== Work to complete ==
The entries that follow include a run beginning at the line with "TP2: none -> test point (SCK)" and ending at the line with "Q1: NPN (B VB, C"; restate that run word for word and leave the rest out.

Top of Working data

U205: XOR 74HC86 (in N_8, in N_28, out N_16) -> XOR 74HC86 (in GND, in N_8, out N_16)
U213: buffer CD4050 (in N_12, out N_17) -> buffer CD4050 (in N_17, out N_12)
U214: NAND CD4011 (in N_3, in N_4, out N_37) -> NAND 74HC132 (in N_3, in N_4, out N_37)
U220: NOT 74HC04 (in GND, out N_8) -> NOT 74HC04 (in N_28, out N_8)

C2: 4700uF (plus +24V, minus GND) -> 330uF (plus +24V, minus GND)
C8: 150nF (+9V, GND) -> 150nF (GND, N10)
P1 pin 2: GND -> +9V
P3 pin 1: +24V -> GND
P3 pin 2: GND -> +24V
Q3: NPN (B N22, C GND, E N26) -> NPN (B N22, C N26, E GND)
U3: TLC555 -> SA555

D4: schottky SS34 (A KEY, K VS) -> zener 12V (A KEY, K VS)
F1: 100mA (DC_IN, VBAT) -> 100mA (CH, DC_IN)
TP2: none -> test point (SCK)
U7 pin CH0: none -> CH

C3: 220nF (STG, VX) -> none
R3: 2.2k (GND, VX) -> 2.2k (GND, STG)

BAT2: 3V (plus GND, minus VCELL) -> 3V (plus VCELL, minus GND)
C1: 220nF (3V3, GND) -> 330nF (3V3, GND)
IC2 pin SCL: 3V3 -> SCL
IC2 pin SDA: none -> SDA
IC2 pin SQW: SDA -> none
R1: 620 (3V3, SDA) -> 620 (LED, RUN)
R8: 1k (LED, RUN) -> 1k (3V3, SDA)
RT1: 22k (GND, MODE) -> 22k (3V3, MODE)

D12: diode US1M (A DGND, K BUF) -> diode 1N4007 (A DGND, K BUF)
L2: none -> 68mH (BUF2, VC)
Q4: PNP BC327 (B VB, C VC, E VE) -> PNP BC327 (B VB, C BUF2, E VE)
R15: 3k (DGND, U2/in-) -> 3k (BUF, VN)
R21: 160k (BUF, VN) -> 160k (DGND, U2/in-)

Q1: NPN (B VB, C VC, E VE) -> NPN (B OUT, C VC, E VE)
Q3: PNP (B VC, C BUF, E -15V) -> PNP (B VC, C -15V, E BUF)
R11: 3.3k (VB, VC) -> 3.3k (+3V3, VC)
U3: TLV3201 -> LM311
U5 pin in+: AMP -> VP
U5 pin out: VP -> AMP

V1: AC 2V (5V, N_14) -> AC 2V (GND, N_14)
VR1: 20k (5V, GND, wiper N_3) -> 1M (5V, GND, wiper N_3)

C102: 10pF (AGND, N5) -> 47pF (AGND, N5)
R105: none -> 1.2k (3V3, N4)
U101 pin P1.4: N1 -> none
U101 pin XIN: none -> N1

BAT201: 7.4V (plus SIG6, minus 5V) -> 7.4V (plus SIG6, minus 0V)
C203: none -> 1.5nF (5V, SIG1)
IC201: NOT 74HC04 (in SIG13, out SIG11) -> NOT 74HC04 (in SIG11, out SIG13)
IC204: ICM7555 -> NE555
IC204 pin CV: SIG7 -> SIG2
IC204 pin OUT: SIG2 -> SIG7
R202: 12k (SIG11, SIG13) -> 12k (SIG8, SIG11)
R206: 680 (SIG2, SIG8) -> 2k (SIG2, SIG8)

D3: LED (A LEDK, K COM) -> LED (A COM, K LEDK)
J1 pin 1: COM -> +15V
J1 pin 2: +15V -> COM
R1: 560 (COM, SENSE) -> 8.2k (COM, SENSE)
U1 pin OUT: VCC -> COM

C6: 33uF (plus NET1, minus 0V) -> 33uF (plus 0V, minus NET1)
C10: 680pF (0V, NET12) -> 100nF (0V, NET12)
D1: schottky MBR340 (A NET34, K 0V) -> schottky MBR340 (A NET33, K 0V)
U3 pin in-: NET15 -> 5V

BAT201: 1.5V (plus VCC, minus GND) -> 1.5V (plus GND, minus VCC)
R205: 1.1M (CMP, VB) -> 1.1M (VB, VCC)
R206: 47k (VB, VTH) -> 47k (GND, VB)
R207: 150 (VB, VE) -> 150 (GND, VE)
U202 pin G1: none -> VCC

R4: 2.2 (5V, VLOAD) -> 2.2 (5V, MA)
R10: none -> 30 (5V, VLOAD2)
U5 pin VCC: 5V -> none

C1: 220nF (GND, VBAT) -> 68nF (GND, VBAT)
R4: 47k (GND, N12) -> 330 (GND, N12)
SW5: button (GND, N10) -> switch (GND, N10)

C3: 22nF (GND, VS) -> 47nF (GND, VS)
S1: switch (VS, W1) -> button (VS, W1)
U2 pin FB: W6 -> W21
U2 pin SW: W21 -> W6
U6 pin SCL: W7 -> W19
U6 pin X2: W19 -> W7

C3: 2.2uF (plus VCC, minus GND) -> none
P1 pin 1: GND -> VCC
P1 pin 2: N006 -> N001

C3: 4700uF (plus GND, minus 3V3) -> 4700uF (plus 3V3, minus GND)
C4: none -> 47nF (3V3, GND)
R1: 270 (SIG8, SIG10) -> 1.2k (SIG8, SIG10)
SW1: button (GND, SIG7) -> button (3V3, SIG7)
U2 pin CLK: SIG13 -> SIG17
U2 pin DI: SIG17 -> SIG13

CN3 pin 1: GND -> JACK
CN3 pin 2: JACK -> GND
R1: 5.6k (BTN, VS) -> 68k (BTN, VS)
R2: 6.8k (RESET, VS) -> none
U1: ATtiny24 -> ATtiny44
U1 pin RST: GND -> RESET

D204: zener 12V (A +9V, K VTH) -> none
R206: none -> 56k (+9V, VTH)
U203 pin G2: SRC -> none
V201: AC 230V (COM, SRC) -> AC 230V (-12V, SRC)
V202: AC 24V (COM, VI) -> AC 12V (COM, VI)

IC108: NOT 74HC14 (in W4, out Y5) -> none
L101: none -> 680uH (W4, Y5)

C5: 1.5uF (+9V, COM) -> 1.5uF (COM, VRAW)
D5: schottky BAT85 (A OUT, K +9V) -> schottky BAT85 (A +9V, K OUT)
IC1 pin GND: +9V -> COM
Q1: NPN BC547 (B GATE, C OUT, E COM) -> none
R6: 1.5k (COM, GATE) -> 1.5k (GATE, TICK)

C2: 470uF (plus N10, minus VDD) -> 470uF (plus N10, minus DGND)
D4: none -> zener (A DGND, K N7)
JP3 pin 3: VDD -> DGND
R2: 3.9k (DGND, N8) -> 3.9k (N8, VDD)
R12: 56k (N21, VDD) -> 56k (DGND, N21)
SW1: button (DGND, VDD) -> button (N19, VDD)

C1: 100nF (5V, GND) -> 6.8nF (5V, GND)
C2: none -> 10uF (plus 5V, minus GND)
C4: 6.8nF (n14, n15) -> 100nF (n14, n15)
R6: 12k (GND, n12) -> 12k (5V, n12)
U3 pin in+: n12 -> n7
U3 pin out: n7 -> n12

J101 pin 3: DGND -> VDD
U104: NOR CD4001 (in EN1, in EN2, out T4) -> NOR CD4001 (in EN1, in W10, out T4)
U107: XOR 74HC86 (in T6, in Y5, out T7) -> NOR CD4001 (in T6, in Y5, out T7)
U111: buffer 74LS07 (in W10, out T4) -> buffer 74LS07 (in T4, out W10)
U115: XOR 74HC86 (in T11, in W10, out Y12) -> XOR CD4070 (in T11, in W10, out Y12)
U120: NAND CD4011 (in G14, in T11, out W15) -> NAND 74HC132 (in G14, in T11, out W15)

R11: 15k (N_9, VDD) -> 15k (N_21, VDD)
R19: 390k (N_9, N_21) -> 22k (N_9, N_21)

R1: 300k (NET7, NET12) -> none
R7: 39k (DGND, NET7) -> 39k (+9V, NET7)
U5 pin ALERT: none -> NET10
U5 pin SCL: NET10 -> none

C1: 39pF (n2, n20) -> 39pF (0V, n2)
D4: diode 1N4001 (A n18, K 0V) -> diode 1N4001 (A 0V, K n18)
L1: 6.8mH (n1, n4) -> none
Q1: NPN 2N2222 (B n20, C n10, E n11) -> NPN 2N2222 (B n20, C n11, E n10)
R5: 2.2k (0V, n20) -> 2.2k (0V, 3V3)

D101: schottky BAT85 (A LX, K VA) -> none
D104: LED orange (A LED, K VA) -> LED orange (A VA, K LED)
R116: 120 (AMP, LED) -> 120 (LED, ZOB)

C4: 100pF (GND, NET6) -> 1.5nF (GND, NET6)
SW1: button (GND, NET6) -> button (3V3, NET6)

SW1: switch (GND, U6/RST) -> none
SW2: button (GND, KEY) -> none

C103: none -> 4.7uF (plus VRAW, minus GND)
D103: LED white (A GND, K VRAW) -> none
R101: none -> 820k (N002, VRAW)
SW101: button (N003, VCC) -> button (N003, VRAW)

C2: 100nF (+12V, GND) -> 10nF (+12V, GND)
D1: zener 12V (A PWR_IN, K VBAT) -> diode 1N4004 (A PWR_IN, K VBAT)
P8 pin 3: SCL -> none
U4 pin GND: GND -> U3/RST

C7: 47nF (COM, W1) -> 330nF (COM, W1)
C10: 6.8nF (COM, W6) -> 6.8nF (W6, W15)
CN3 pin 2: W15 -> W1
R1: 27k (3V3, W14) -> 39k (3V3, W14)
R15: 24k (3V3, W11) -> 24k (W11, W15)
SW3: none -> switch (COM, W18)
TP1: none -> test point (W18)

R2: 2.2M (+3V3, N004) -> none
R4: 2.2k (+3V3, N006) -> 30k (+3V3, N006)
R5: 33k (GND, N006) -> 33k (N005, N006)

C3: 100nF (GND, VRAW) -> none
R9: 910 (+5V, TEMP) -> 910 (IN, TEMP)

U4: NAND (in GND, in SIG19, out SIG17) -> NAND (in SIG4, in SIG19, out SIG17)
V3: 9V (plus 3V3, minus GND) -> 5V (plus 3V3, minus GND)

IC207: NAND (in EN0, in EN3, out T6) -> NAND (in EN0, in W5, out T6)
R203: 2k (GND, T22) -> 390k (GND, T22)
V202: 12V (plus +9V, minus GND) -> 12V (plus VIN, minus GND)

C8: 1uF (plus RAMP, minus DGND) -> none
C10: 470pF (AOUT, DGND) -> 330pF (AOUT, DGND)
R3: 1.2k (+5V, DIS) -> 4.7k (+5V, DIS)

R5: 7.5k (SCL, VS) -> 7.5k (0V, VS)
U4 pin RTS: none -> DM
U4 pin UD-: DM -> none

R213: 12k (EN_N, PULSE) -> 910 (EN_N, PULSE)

Bottom of Working data

== Response ==
TP2: none -> test point (SCK)
U7 pin CH0: none -> CH

C3: 220nF (STG, VX) -> none
R3: 2.2k (GND, VX) -> 2.2k (GND, STG)

BAT2: 3V (plus GND, minus VCELL) -> 3V (plus VCELL, minus GND)
C1: 220nF (3V3, GND) -> 330nF (3V3, GND)
IC2 pin SCL: 3V3 -> SCL
IC2 pin SDA: none -> SDA
IC2 pin SQW: SDA -> none
R1: 620 (3V3, SDA) -> 620 (LED, RUN)
R8: 1k (LED, RUN) -> 1k (3V3, SDA)
RT1: 22k (GND, MODE) -> 22k (3V3, MODE)

D12: diode US1M (A DGND, K BUF) -> diode 1N4007 (A DGND, K BUF)
L2: none -> 68mH (BUF2, VC)
Q4: PNP BC327 (B VB, C VC, E VE) -> PNP BC327 (B VB, C BUF2, E VE)
R15: 3k (DGND, U2/in-) -> 3k (BUF, VN)
R21: 160k (BUF, VN) -> 160k (DGND, U2/in-)

Q1: NPN (B VB, C VC, E VE) -> NPN (B OUT, C VC, E VE)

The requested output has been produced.